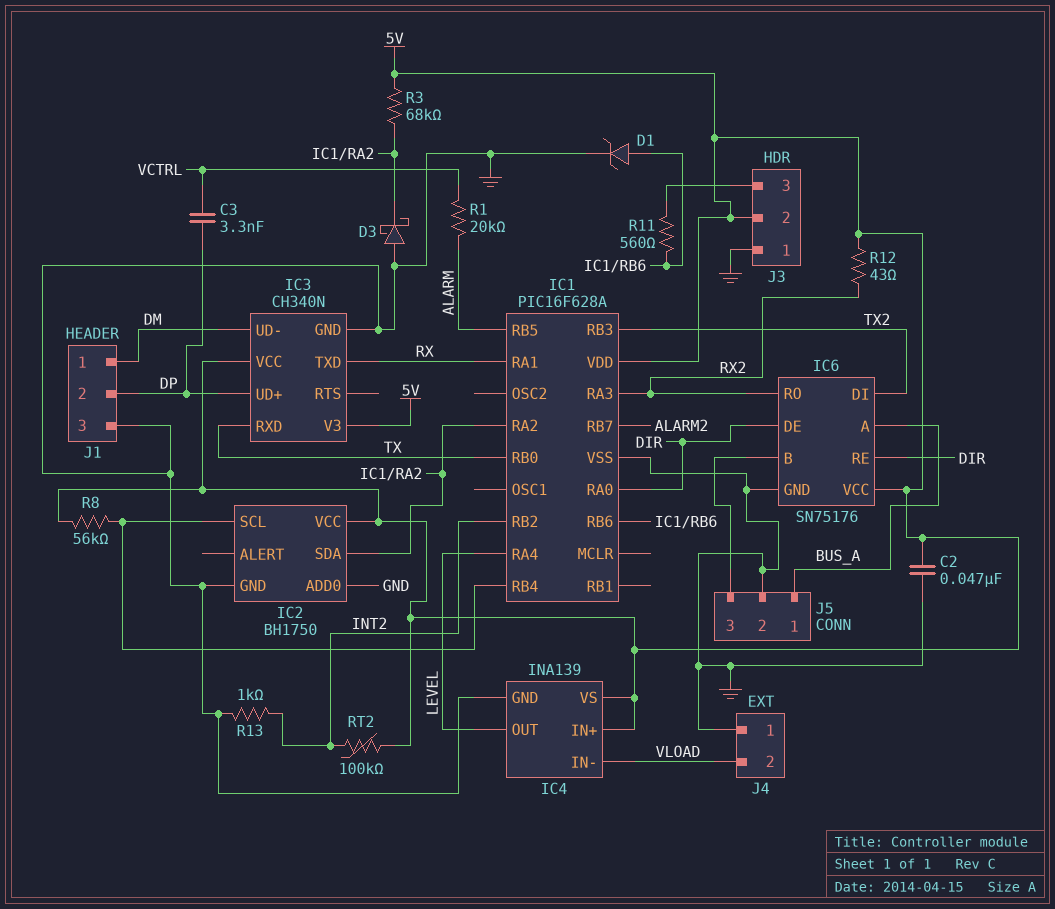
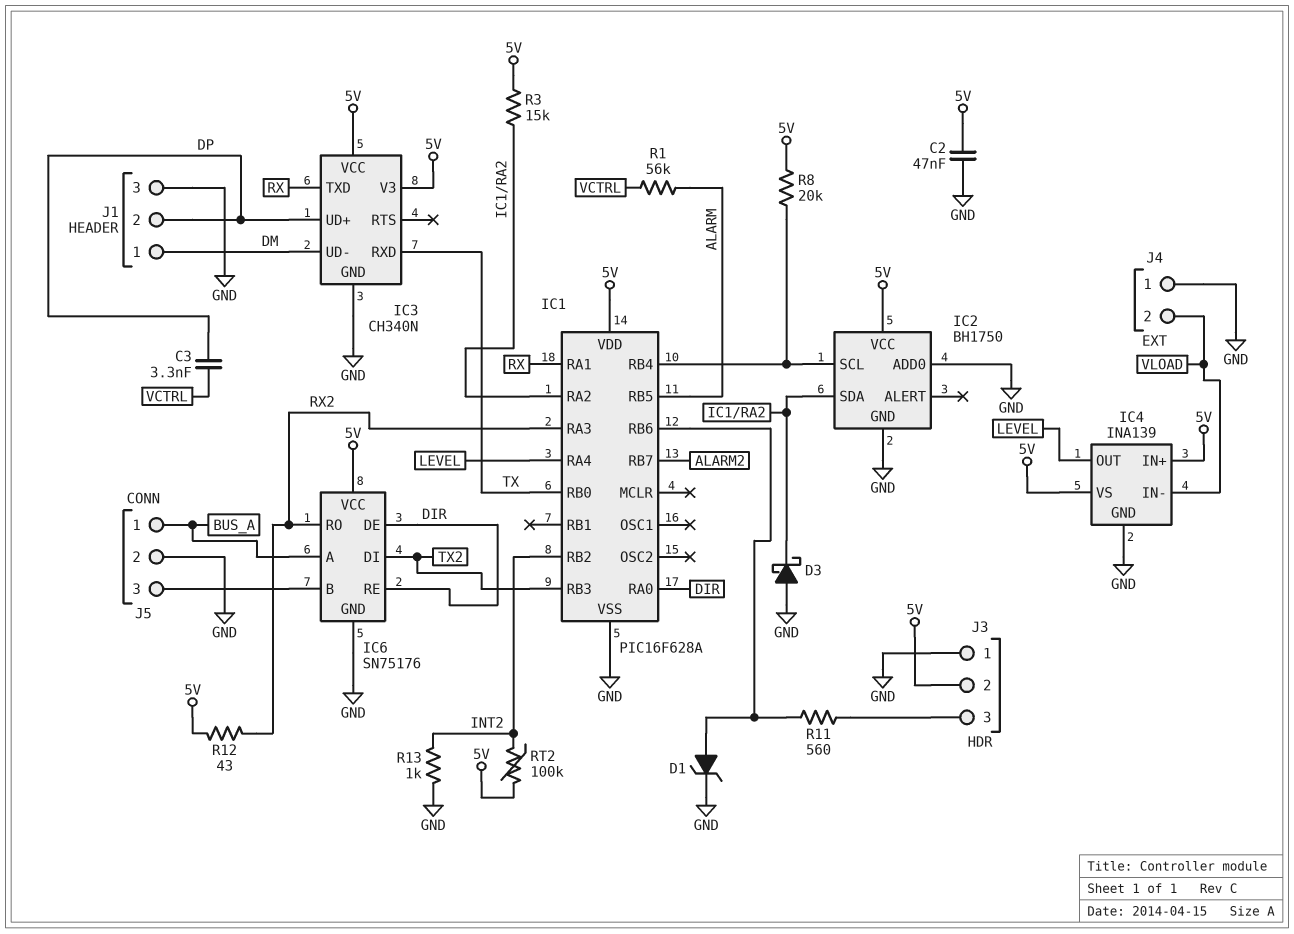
R1: 20k (ALARM, VCTRL) -> 56k (ALARM, VCTRL)
R3: 68k (5V, IC1/RA2) -> 15k (5V, IC1/RA2)
R8: 56k (5V, IC1/RB4) -> 20k (5V, IC1/RB4)

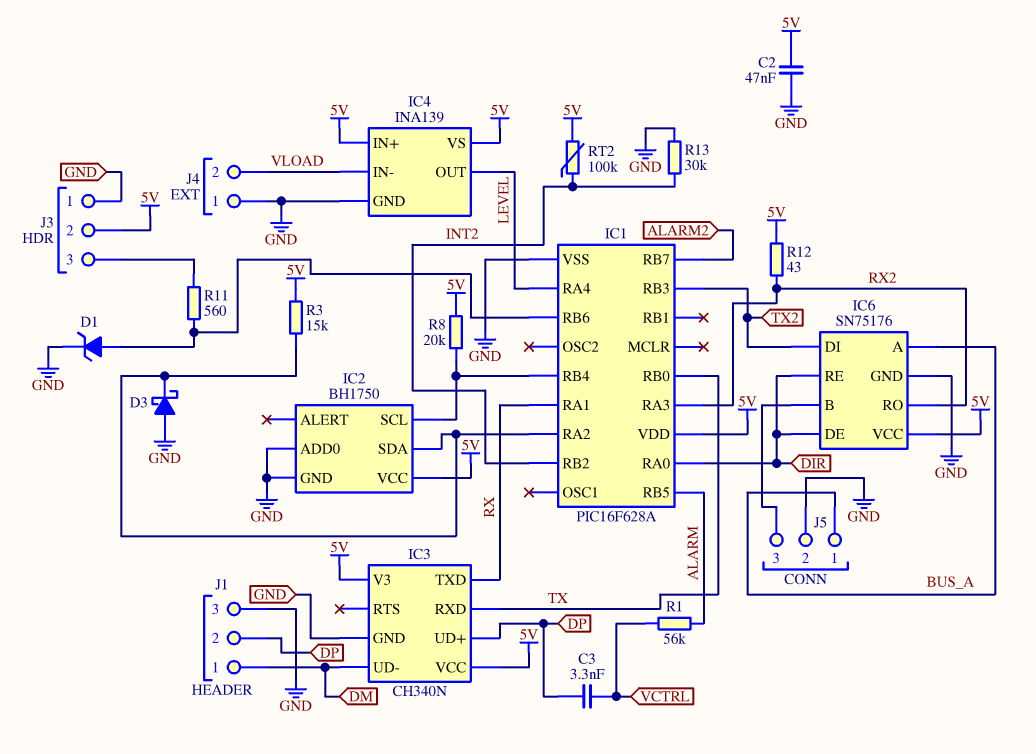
R13: 1k (GND, INT2) -> 30k (GND, INT2)

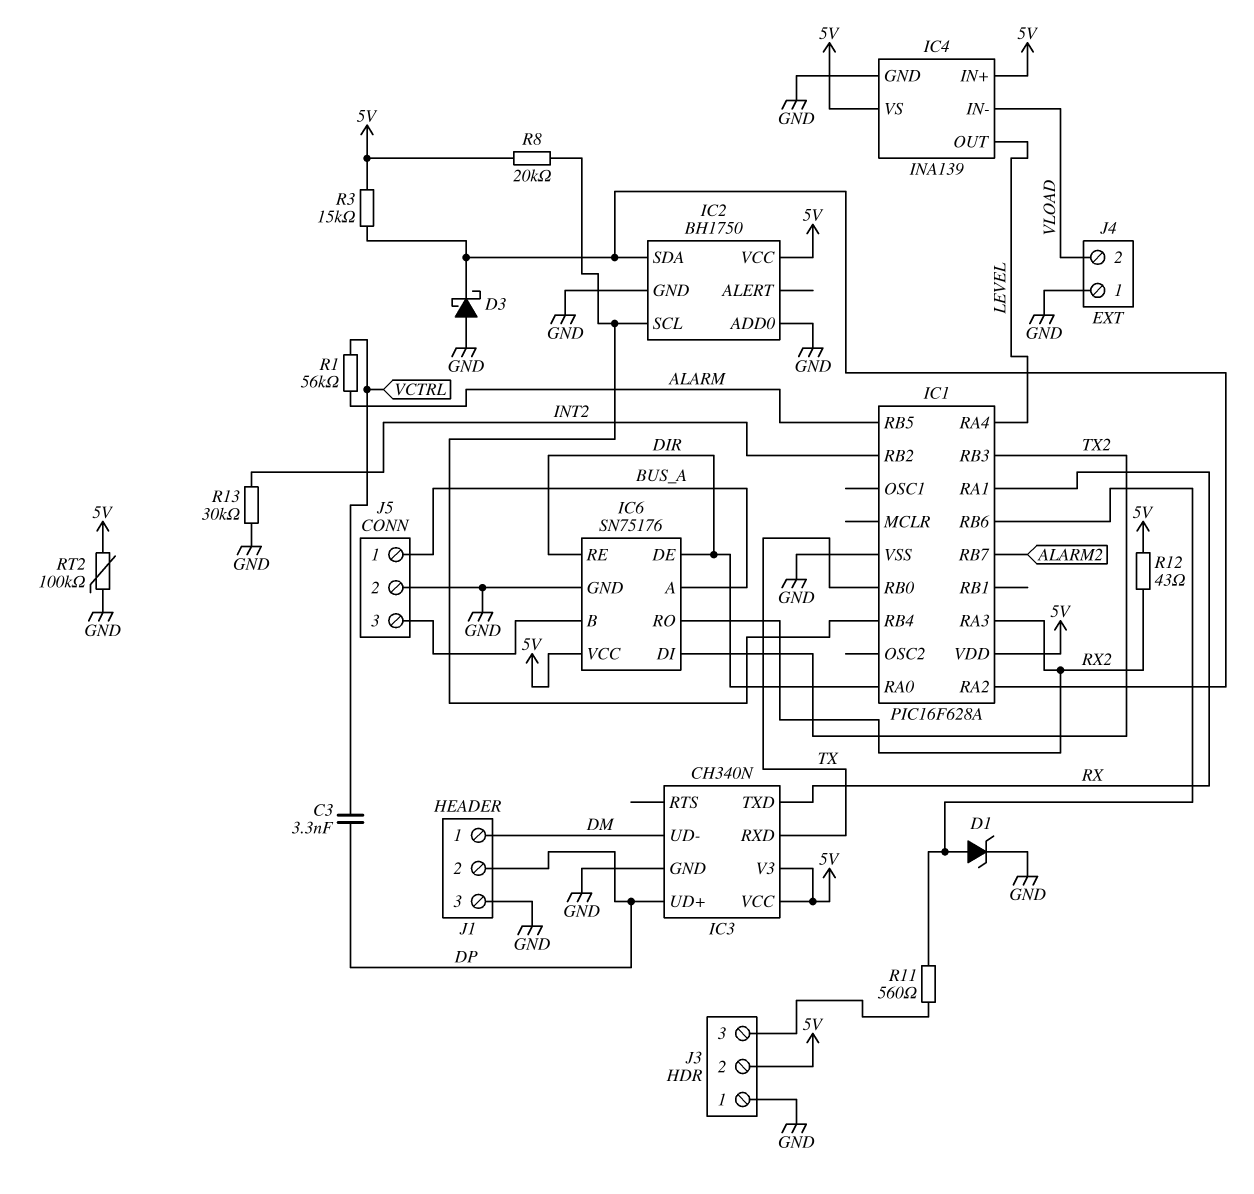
C2: 47nF (5V, GND) -> none
RT2: 100k (5V, INT2) -> 100k (5V, GND)

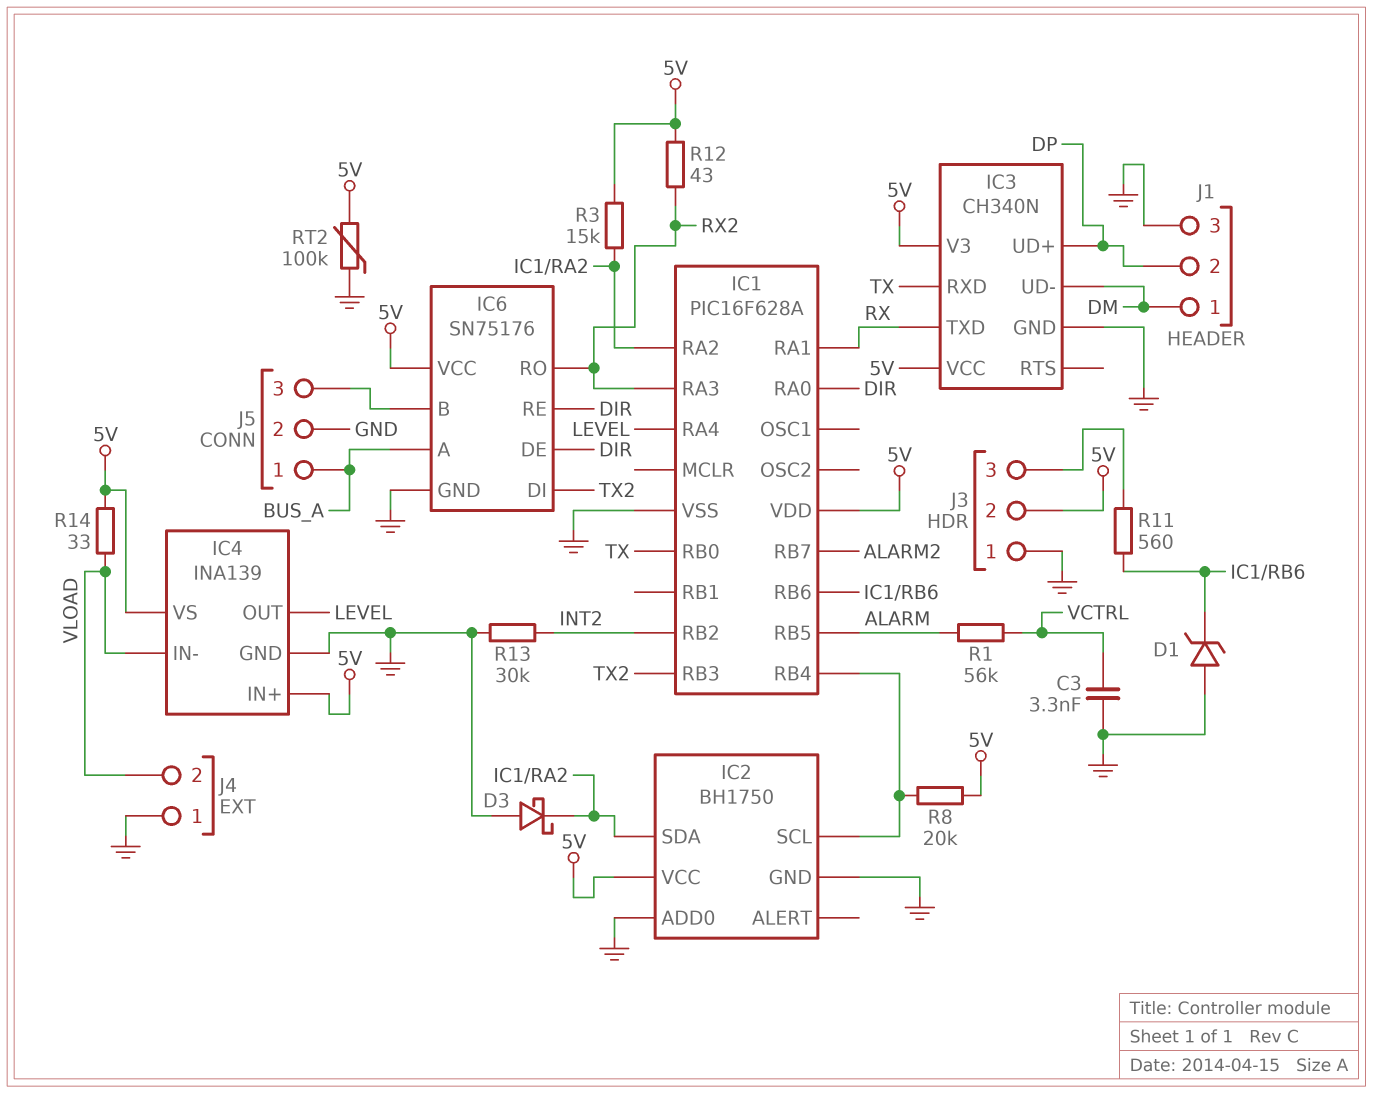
C3: 3.3nF (DP, VCTRL) -> 3.3nF (GND, VCTRL)
D1: zener (A IC1/RB6, K GND) -> zener (A GND, K IC1/RB6)
R14: none -> 33 (5V, VLOAD)

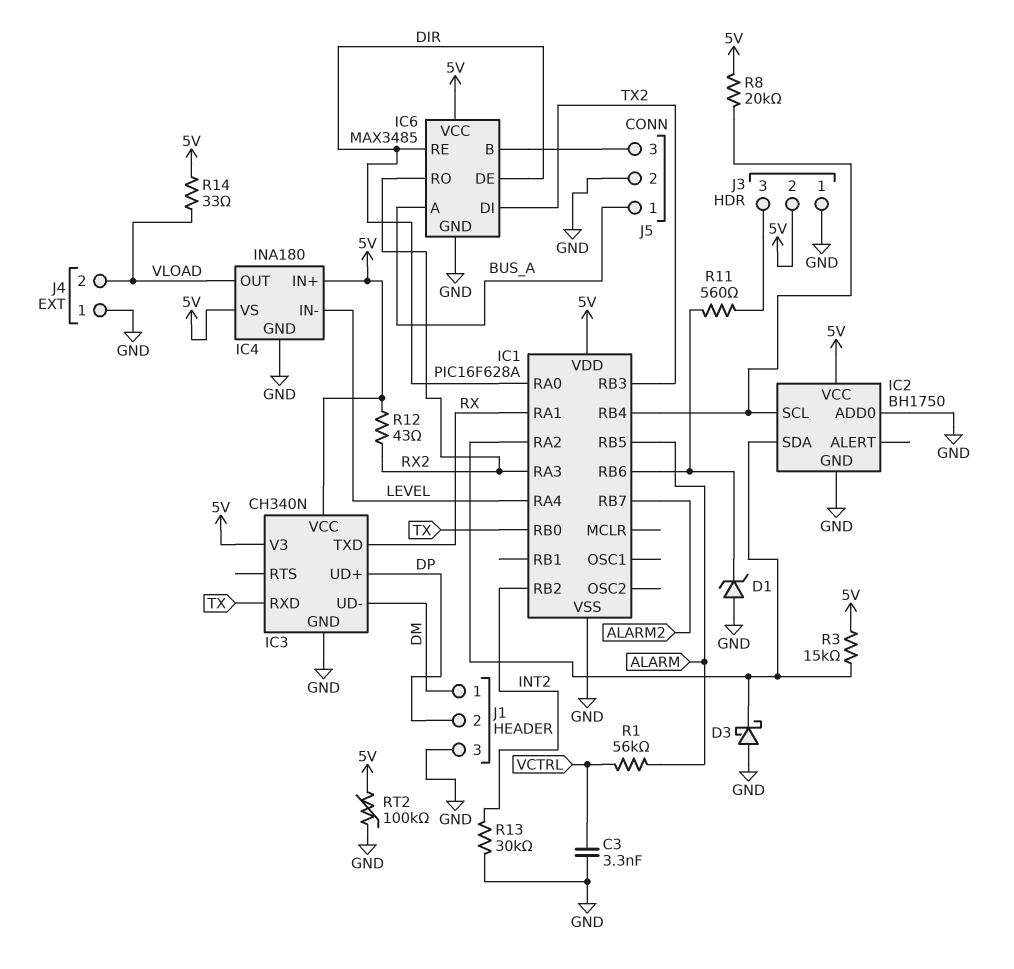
IC4: INA139 -> INA180
IC4 pin IN-: VLOAD -> LEVEL
IC4 pin OUT: LEVEL -> VLOAD
IC6: SN75176 -> MAX3485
════════════════════
* [WORK INSTRUCTIONS]: The records above are to be transcribed word for word. Skip the images.

* [YOUR SOLUTION]:
R1: 20k (ALARM, VCTRL) -> 56k (ALARM, VCTRL)
R3: 68k (5V, IC1/RA2) -> 15k (5V, IC1/RA2)
R8: 56k (5V, IC1/RB4) -> 20k (5V, IC1/RB4)

R13: 1k (GND, INT2) -> 30k (GND, INT2)

C2: 47nF (5V, GND) -> none
RT2: 100k (5V, INT2) -> 100k (5V, GND)

C3: 3.3nF (DP, VCTRL) -> 3.3nF (GND, VCTRL)
D1: zener (A IC1/RB6, K GND) -> zener (A GND, K IC1/RB6)
R14: none -> 33 (5V, VLOAD)

IC4: INA139 -> INA180
IC4 pin IN-: VLOAD -> LEVEL
IC4 pin OUT: LEVEL -> VLOAD
IC6: SN75176 -> MAX3485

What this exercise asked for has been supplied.